▶ **Instructions for the task**
Reproduce word for word everything in the listing below, from its very start down to and including the line containing "0: (837, 831)".

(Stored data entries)
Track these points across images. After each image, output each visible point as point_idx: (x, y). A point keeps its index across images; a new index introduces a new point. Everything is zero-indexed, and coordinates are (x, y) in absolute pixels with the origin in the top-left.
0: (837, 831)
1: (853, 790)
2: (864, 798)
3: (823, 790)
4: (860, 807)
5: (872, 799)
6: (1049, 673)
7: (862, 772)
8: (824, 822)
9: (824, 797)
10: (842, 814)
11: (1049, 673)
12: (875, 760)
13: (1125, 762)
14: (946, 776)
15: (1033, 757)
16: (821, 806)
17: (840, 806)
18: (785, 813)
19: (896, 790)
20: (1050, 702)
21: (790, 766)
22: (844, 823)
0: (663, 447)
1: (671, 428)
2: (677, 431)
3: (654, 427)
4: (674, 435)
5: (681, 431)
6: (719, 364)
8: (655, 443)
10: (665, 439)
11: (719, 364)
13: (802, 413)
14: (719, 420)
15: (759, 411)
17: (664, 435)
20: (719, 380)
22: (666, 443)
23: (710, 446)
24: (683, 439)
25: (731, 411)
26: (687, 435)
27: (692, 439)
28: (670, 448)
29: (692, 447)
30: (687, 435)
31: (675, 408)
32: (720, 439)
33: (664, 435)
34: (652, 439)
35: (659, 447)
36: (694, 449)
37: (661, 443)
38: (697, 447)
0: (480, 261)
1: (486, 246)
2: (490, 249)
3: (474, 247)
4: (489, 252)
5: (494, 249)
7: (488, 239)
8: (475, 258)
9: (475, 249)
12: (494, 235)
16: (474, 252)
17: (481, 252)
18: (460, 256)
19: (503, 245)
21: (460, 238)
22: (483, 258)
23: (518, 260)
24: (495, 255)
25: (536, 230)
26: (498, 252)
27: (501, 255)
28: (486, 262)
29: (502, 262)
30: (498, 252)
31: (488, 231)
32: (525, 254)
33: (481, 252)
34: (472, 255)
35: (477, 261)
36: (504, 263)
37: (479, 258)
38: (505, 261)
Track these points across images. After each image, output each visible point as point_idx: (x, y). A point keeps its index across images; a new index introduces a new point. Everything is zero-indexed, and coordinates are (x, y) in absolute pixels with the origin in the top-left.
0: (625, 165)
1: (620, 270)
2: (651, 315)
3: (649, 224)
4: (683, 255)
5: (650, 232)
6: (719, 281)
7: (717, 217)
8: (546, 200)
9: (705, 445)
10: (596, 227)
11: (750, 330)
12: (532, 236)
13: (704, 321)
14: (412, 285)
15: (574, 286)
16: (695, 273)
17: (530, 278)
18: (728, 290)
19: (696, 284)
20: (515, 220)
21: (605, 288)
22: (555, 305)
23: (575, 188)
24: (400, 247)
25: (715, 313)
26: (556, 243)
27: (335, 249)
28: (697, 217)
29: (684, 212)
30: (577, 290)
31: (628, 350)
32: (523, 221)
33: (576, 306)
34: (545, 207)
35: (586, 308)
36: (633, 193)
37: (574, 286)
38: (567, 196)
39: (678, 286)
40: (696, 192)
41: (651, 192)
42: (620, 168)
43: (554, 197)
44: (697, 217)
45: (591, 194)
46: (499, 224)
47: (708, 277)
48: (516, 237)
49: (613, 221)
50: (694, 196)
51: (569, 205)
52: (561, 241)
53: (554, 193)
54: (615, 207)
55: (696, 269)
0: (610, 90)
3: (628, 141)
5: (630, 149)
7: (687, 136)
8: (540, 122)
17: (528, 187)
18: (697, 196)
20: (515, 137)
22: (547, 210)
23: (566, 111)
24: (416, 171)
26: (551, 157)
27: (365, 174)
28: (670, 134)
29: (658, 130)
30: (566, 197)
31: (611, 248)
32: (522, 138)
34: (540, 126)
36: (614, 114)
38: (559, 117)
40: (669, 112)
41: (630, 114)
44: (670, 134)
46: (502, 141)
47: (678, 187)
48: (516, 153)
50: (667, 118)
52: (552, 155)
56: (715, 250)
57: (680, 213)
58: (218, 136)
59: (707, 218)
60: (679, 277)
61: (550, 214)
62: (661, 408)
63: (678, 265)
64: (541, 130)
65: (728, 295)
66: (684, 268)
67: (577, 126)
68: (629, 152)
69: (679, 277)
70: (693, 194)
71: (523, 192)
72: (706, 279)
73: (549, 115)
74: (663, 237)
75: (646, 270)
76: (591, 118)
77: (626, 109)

▶ **Answer to this problem**
Track these points across images. After each image, output each visible point as point_idx: (x, y). A point keeps its index across images; a new index introduces a new point. Everything is zero-indexed, and coordinates are (x, y) in absolute pixels with the origin in the top-left.
0: (837, 831)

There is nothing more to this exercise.